Multi-step shape changes
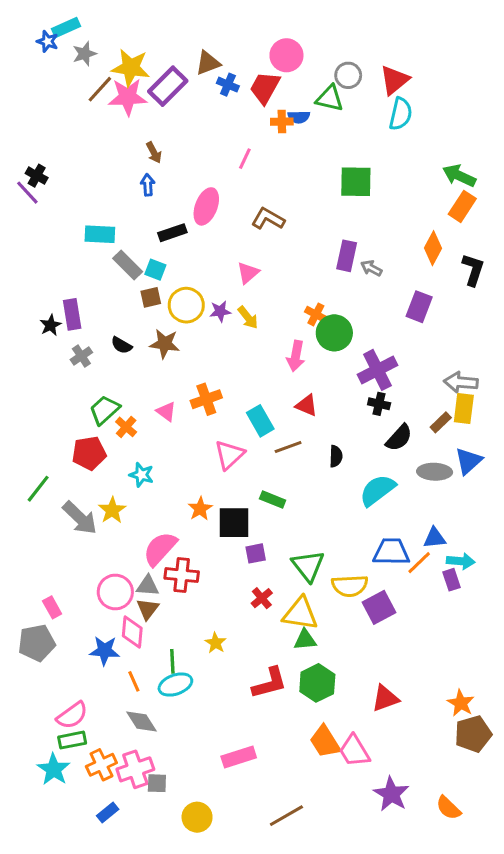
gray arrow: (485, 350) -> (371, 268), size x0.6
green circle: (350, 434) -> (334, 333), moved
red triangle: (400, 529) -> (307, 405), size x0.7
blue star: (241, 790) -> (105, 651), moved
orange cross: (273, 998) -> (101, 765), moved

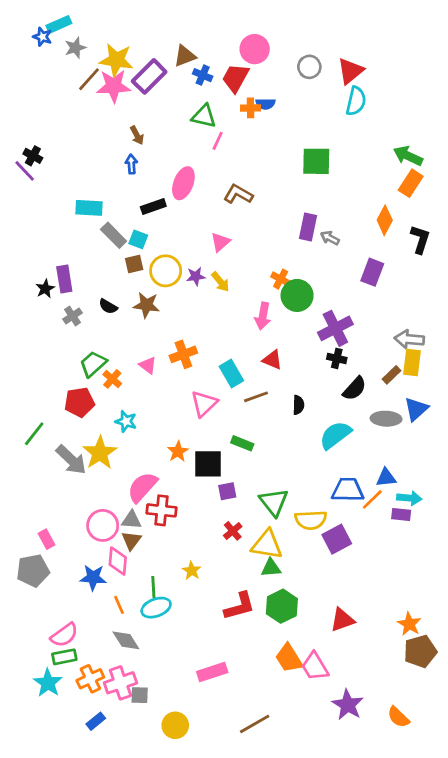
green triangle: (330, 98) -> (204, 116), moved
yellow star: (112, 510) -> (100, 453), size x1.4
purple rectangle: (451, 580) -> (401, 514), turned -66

Problem to solve
The answer consists solely of the lines from the one holding "red triangle: (400, 529)" through the final line of the records, both ends included, each duplicated exactly. Leave images out.

Answer to the exercise
red triangle: (400, 529) -> (307, 405), size x0.7
blue star: (241, 790) -> (105, 651), moved
orange cross: (273, 998) -> (101, 765), moved

green triangle: (330, 98) -> (204, 116), moved
yellow star: (112, 510) -> (100, 453), size x1.4
purple rectangle: (451, 580) -> (401, 514), turned -66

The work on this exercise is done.